**Work to be completed:**
Copy out the lines below word for word, leaving out the pictures.

· · ·

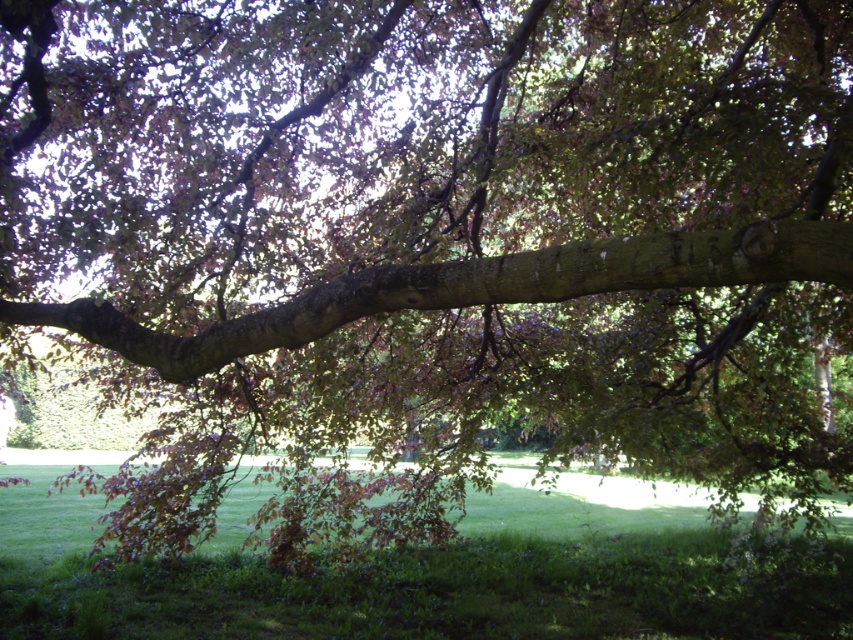
Question: In this image, where is green grassy at lower center located relative to smooth brown branch at center?

Choices:
 (A) above
 (B) below

Answer: (B)

Question: Does green grassy at lower center have a greater width compared to smooth brown branch at center?

Choices:
 (A) no
 (B) yes

Answer: (B)

Question: Which point is farther to the camera?

Choices:
 (A) (350, 600)
 (B) (227, 342)

Answer: (A)

Question: Can you confirm if green grassy at lower center is positioned to the right of smooth brown branch at center?

Choices:
 (A) yes
 (B) no

Answer: (B)

Question: Which point appears farthest from the camera in this image?

Choices:
 (A) (494, 513)
 (B) (416, 304)

Answer: (A)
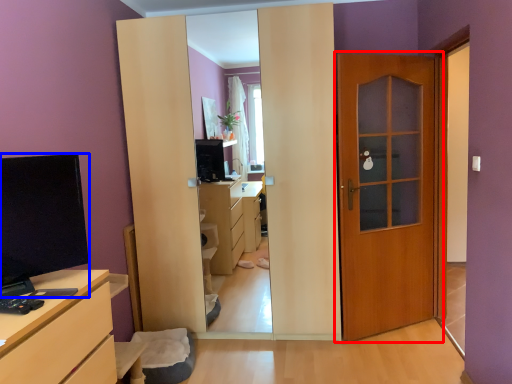
Question: Which object appears farthest to the camera in this image, door (highlighted by a red box) or open (highlighted by a blue box)?

Choices:
 (A) door
 (B) open

Answer: (A)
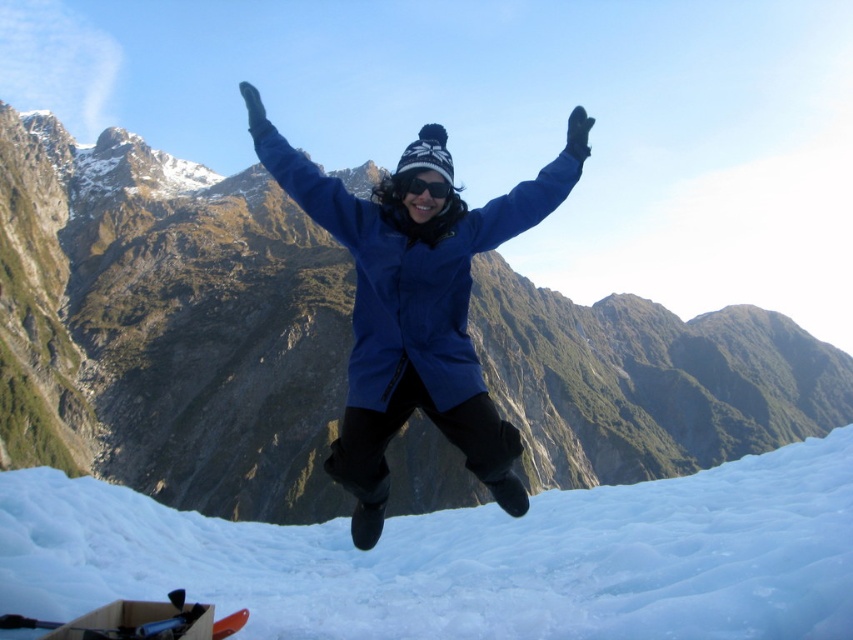
Can you confirm if blue matte jacket at center is shorter than black matte goggles at center?

In fact, blue matte jacket at center may be taller than black matte goggles at center.

Which of these two, blue matte jacket at center or black matte goggles at center, stands shorter?

black matte goggles at center

Where is `blue matte jacket at center`? blue matte jacket at center is located at coordinates (416, 305).

Can you confirm if matte blue jacket at center is shorter than blue matte jacket at center?

No.

Where is `matte blue jacket at center`? The width and height of the screenshot is (853, 640). matte blue jacket at center is located at coordinates (167, 324).

Does point (761, 339) come behind point (500, 442)?

Yes, point (761, 339) is behind point (500, 442).

This screenshot has height=640, width=853. I want to click on matte blue jacket at center, so click(167, 324).

Is white frosty snow at lower center bigger than blue matte jacket at center?

No, white frosty snow at lower center is not bigger than blue matte jacket at center.

Is white frosty snow at lower center above blue matte jacket at center?

Actually, white frosty snow at lower center is below blue matte jacket at center.

I want to click on white frosty snow at lower center, so click(469, 557).

At what (x,y) coordinates should I click in order to perform the action: click on white frosty snow at lower center. Please return your answer as a coordinate pair (x, y). This screenshot has height=640, width=853. Looking at the image, I should click on (469, 557).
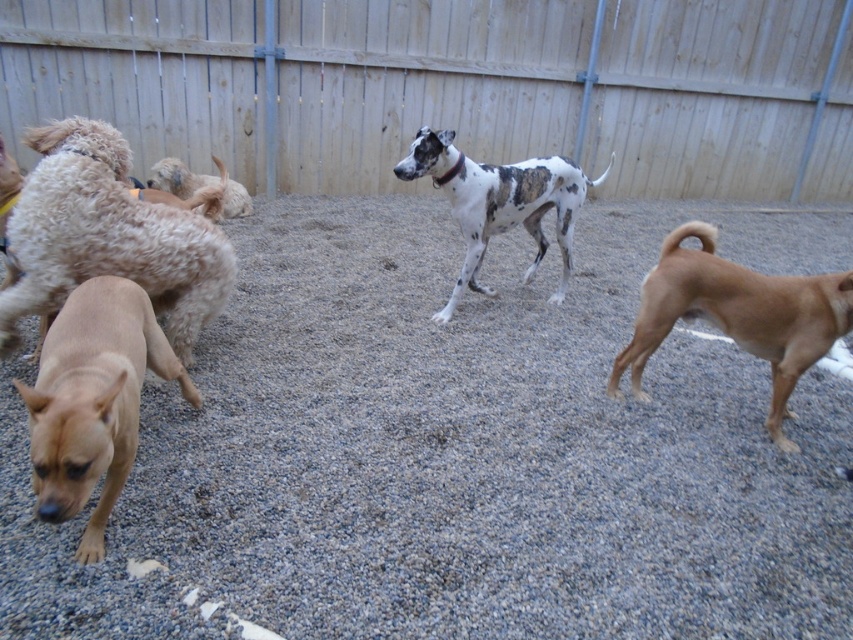
From the picture: You are a dog owner trying to find space for your new puppy. You see the light brown fluffy dog at left and the fuzzy beige dog at upper left. Which dog takes up more area in the image?

The fuzzy beige dog at upper left takes up more area in the image than the light brown fluffy dog at left.

Based on the coordinates provided, can you identify which dog is positioned at point (107, 236)?

The light brown fluffy dog at left is positioned at point (107, 236).

You are a photographer trying to capture a group photo of the brown matte dog at lower left and the fuzzy beige dog at upper left. Which dog should you focus on if you want to include both in the frame without cropping either?

You should focus on the fuzzy beige dog at upper left because the brown matte dog at lower left occupies less space, making it easier to fit both into the frame without cropping.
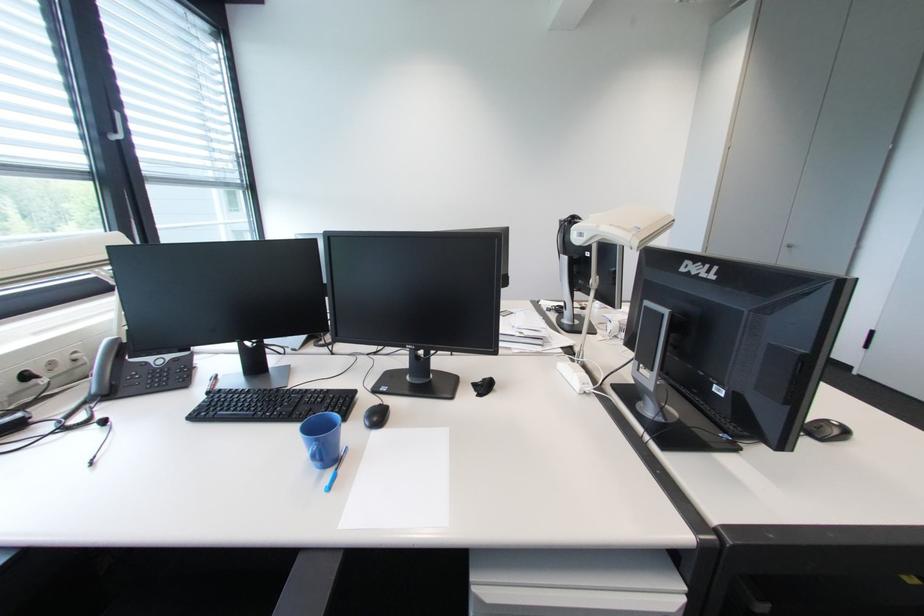
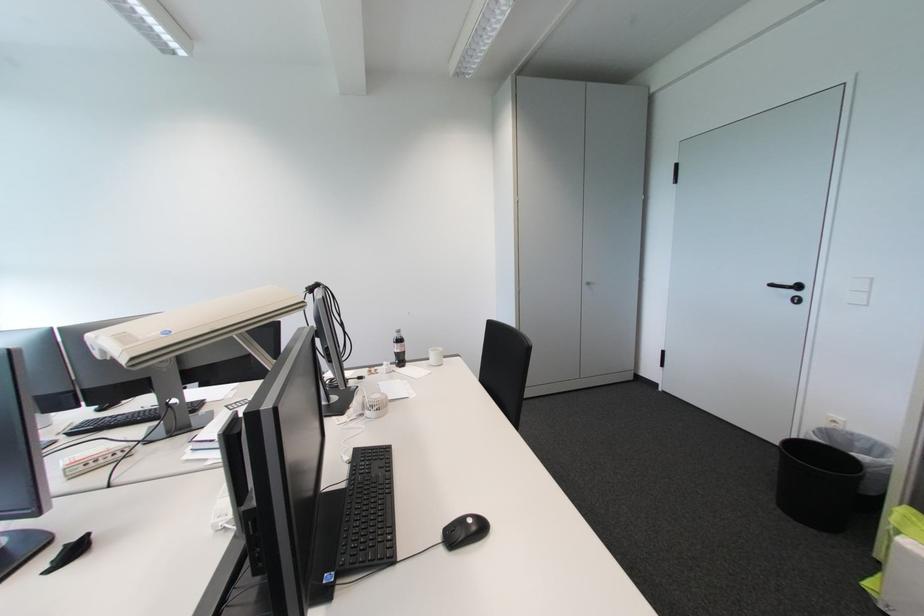
Question: How did the camera likely rotate?

Choices:
 (A) Left
 (B) Right
 (C) Up
 (D) Down

Answer: (B)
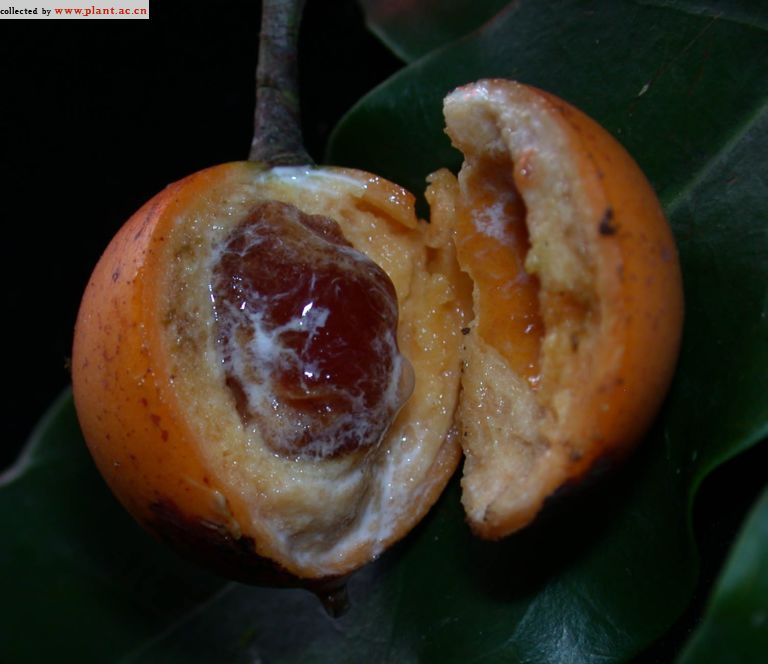
Find the location of a particular element. Image resolution: width=768 pixels, height=664 pixels. casing is located at coordinates (610, 327).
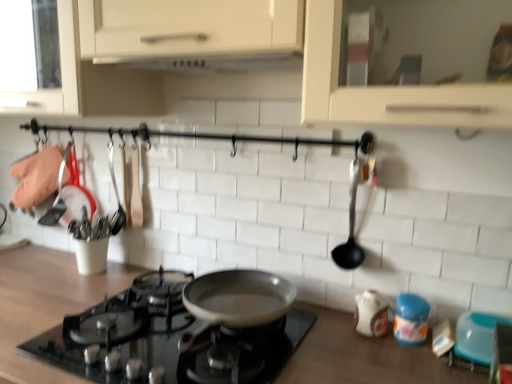
Question: From the image's perspective, does black glass gas stove at center appear lower than wooden countertop at center?

Choices:
 (A) no
 (B) yes

Answer: (A)

Question: Can you confirm if black glass gas stove at center is smaller than wooden countertop at center?

Choices:
 (A) yes
 (B) no

Answer: (A)

Question: Can you confirm if black glass gas stove at center is shorter than wooden countertop at center?

Choices:
 (A) yes
 (B) no

Answer: (A)

Question: From a real-world perspective, is black glass gas stove at center on top of wooden countertop at center?

Choices:
 (A) no
 (B) yes

Answer: (B)

Question: Is the position of black glass gas stove at center more distant than that of wooden countertop at center?

Choices:
 (A) yes
 (B) no

Answer: (A)

Question: Is black glass gas stove at center directly adjacent to wooden countertop at center?

Choices:
 (A) yes
 (B) no

Answer: (B)

Question: Is black glass gas stove at center taller than blue plastic bowl at lower right, which appears as the 1th appliance when viewed from the right?

Choices:
 (A) yes
 (B) no

Answer: (A)

Question: Can blue plastic bowl at lower right, the second appliance from the left, be found inside black glass gas stove at center?

Choices:
 (A) yes
 (B) no

Answer: (B)

Question: Would you say black glass gas stove at center is outside blue plastic bowl at lower right, the second appliance from the left?

Choices:
 (A) no
 (B) yes

Answer: (B)

Question: Does black glass gas stove at center have a larger size compared to blue plastic bowl at lower right, which appears as the 1th appliance when viewed from the right?

Choices:
 (A) yes
 (B) no

Answer: (A)

Question: From a real-world perspective, is black glass gas stove at center located higher than blue plastic bowl at lower right, the second appliance from the left?

Choices:
 (A) yes
 (B) no

Answer: (B)

Question: From the image's perspective, would you say black glass gas stove at center is shown under blue plastic bowl at lower right, which appears as the 1th appliance when viewed from the right?

Choices:
 (A) no
 (B) yes

Answer: (A)

Question: Considering the relative positions of wooden countertop at center and white matte exhaust hood at upper center in the image provided, is wooden countertop at center to the right of white matte exhaust hood at upper center from the viewer's perspective?

Choices:
 (A) no
 (B) yes

Answer: (A)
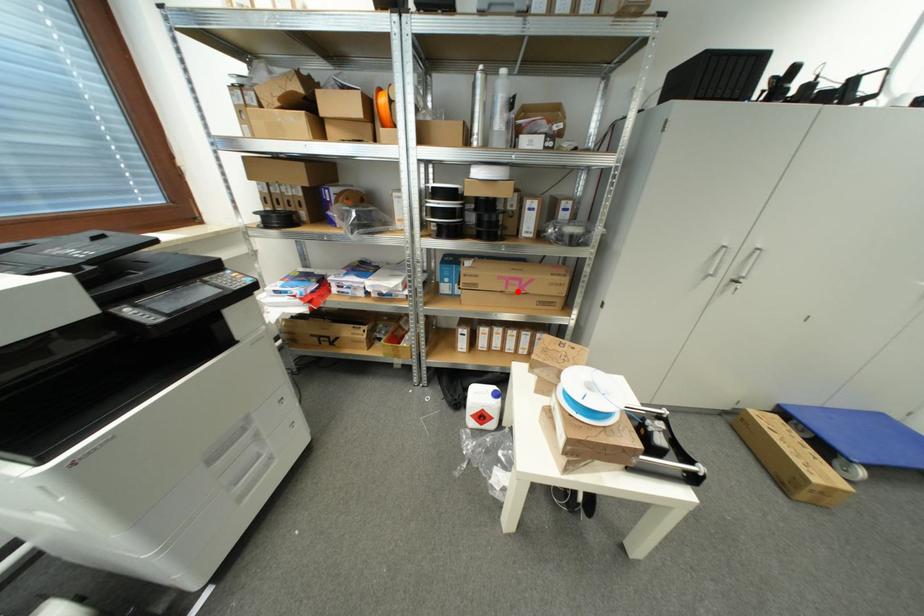
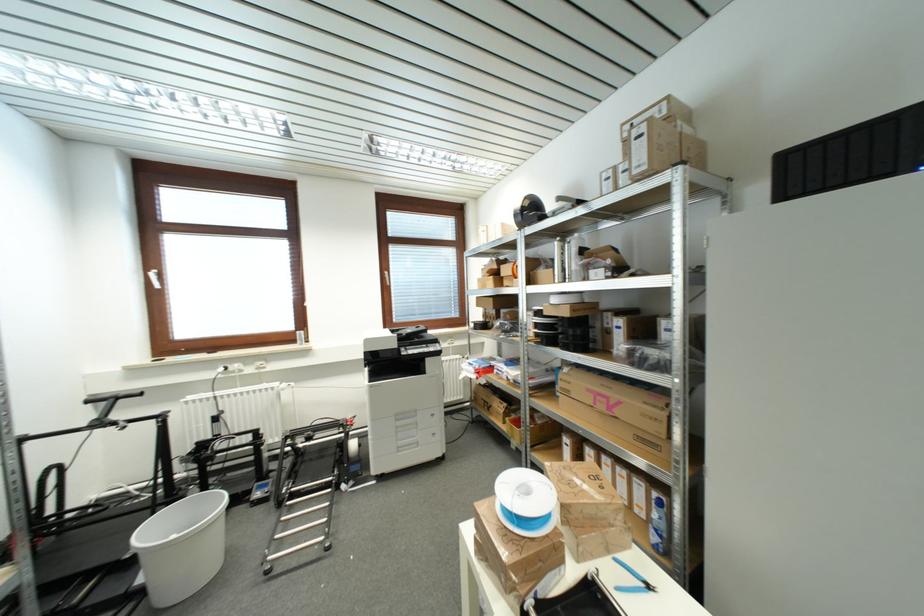
The point at the highlighted location is marked in the first image. Where is the corresponding point in the second image?

(605, 408)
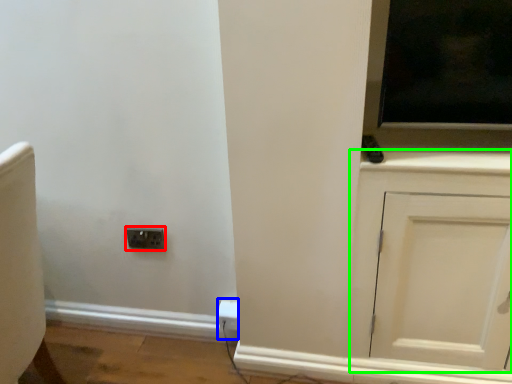
Question: Estimate the real-world distances between objects in this image. Which object is farther from socket (highlighted by a red box), electric outlet (highlighted by a blue box) or cabinetry (highlighted by a green box)?

Choices:
 (A) electric outlet
 (B) cabinetry

Answer: (B)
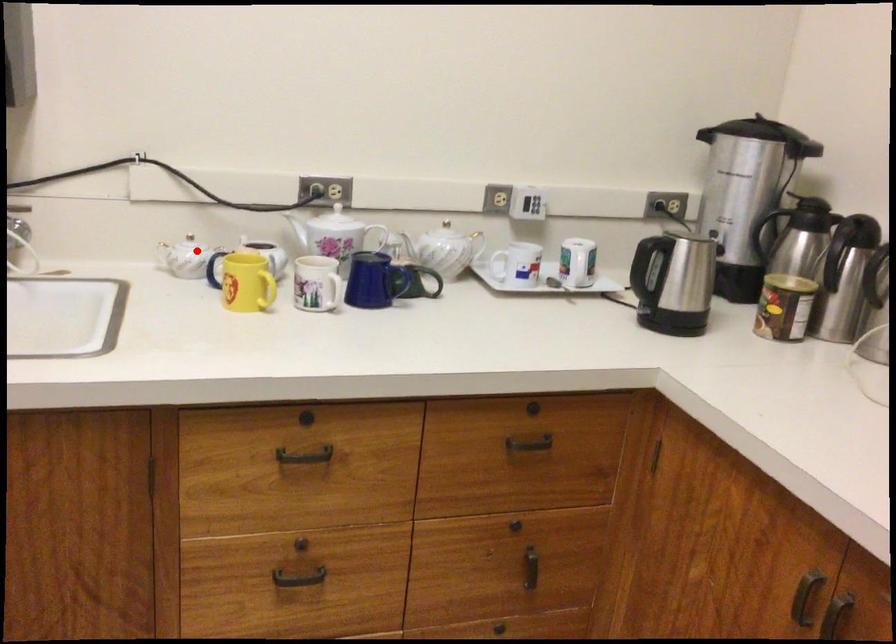
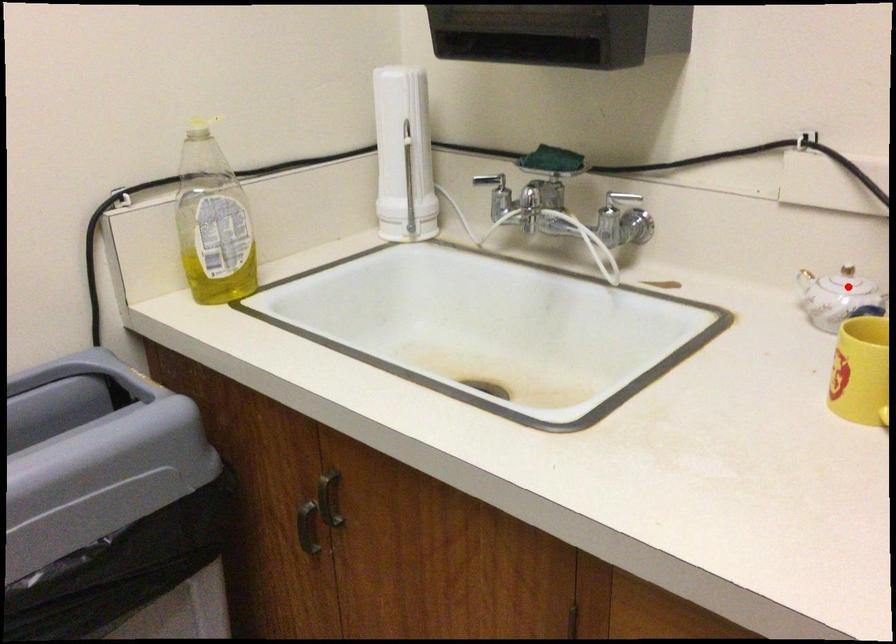
I am providing you with two images of the same scene from different viewpoints. A red point is marked on the first image and another point is marked on the second image. Are the points marked in image1 and image2 representing the same 3D position?

Yes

· · ·

**Solution for this exercise:**
Question: In this image, where is green grassy at lower center located relative to smooth brown branch at center?

Choices:
 (A) above
 (B) below

Answer: (B)

Question: Does green grassy at lower center have a greater width compared to smooth brown branch at center?

Choices:
 (A) no
 (B) yes

Answer: (B)

Question: Which point is farther to the camera?

Choices:
 (A) (350, 600)
 (B) (227, 342)

Answer: (A)

Question: Can you confirm if green grassy at lower center is positioned to the right of smooth brown branch at center?

Choices:
 (A) yes
 (B) no

Answer: (B)

Question: Which point appears farthest from the camera in this image?

Choices:
 (A) (494, 513)
 (B) (416, 304)

Answer: (A)
Question: Which object appears farthest to the camera in this image, door (highlighted by a red box) or open (highlighted by a blue box)?

Choices:
 (A) door
 (B) open

Answer: (A)
Can you confirm if blue matte jacket at center is shorter than black matte goggles at center?

In fact, blue matte jacket at center may be taller than black matte goggles at center.

Which of these two, blue matte jacket at center or black matte goggles at center, stands shorter?

black matte goggles at center

Where is `blue matte jacket at center`? blue matte jacket at center is located at coordinates (416, 305).

Can you confirm if matte blue jacket at center is shorter than blue matte jacket at center?

No.

Where is `matte blue jacket at center`? The width and height of the screenshot is (853, 640). matte blue jacket at center is located at coordinates (167, 324).

Does point (761, 339) come behind point (500, 442)?

Yes, point (761, 339) is behind point (500, 442).

This screenshot has height=640, width=853. I want to click on matte blue jacket at center, so click(167, 324).

Is white frosty snow at lower center bigger than blue matte jacket at center?

No, white frosty snow at lower center is not bigger than blue matte jacket at center.

Is white frosty snow at lower center above blue matte jacket at center?

Actually, white frosty snow at lower center is below blue matte jacket at center.

I want to click on white frosty snow at lower center, so click(469, 557).

At what (x,y) coordinates should I click in order to perform the action: click on white frosty snow at lower center. Please return your answer as a coordinate pair (x, y). This screenshot has height=640, width=853. Looking at the image, I should click on (469, 557).
From the picture: You are a dog owner trying to find space for your new puppy. You see the light brown fluffy dog at left and the fuzzy beige dog at upper left. Which dog takes up more area in the image?

The fuzzy beige dog at upper left takes up more area in the image than the light brown fluffy dog at left.

Based on the coordinates provided, can you identify which dog is positioned at point (107, 236)?

The light brown fluffy dog at left is positioned at point (107, 236).

You are a photographer trying to capture a group photo of the brown matte dog at lower left and the fuzzy beige dog at upper left. Which dog should you focus on if you want to include both in the frame without cropping either?

You should focus on the fuzzy beige dog at upper left because the brown matte dog at lower left occupies less space, making it easier to fit both into the frame without cropping.
Question: How did the camera likely rotate?

Choices:
 (A) Left
 (B) Right
 (C) Up
 (D) Down

Answer: (B)
Find the location of a particular element. Image resolution: width=768 pixels, height=664 pixels. casing is located at coordinates (610, 327).
Question: From the image's perspective, does black glass gas stove at center appear lower than wooden countertop at center?

Choices:
 (A) no
 (B) yes

Answer: (A)

Question: Can you confirm if black glass gas stove at center is smaller than wooden countertop at center?

Choices:
 (A) yes
 (B) no

Answer: (A)

Question: Can you confirm if black glass gas stove at center is shorter than wooden countertop at center?

Choices:
 (A) yes
 (B) no

Answer: (A)

Question: From a real-world perspective, is black glass gas stove at center on top of wooden countertop at center?

Choices:
 (A) no
 (B) yes

Answer: (B)

Question: Is the position of black glass gas stove at center more distant than that of wooden countertop at center?

Choices:
 (A) yes
 (B) no

Answer: (A)

Question: Is black glass gas stove at center directly adjacent to wooden countertop at center?

Choices:
 (A) yes
 (B) no

Answer: (B)

Question: Is black glass gas stove at center taller than blue plastic bowl at lower right, which appears as the 1th appliance when viewed from the right?

Choices:
 (A) yes
 (B) no

Answer: (A)

Question: Can blue plastic bowl at lower right, the second appliance from the left, be found inside black glass gas stove at center?

Choices:
 (A) yes
 (B) no

Answer: (B)

Question: Would you say black glass gas stove at center is outside blue plastic bowl at lower right, the second appliance from the left?

Choices:
 (A) no
 (B) yes

Answer: (B)

Question: Does black glass gas stove at center have a larger size compared to blue plastic bowl at lower right, which appears as the 1th appliance when viewed from the right?

Choices:
 (A) yes
 (B) no

Answer: (A)

Question: From a real-world perspective, is black glass gas stove at center located higher than blue plastic bowl at lower right, the second appliance from the left?

Choices:
 (A) yes
 (B) no

Answer: (B)

Question: From the image's perspective, would you say black glass gas stove at center is shown under blue plastic bowl at lower right, which appears as the 1th appliance when viewed from the right?

Choices:
 (A) no
 (B) yes

Answer: (A)

Question: Considering the relative positions of wooden countertop at center and white matte exhaust hood at upper center in the image provided, is wooden countertop at center to the right of white matte exhaust hood at upper center from the viewer's perspective?

Choices:
 (A) no
 (B) yes

Answer: (A)
The point at the highlighted location is marked in the first image. Where is the corresponding point in the second image?

(605, 408)
Question: Estimate the real-world distances between objects in this image. Which object is farther from socket (highlighted by a red box), electric outlet (highlighted by a blue box) or cabinetry (highlighted by a green box)?

Choices:
 (A) electric outlet
 (B) cabinetry

Answer: (B)
I am providing you with two images of the same scene from different viewpoints. A red point is marked on the first image and another point is marked on the second image. Are the points marked in image1 and image2 representing the same 3D position?

Yes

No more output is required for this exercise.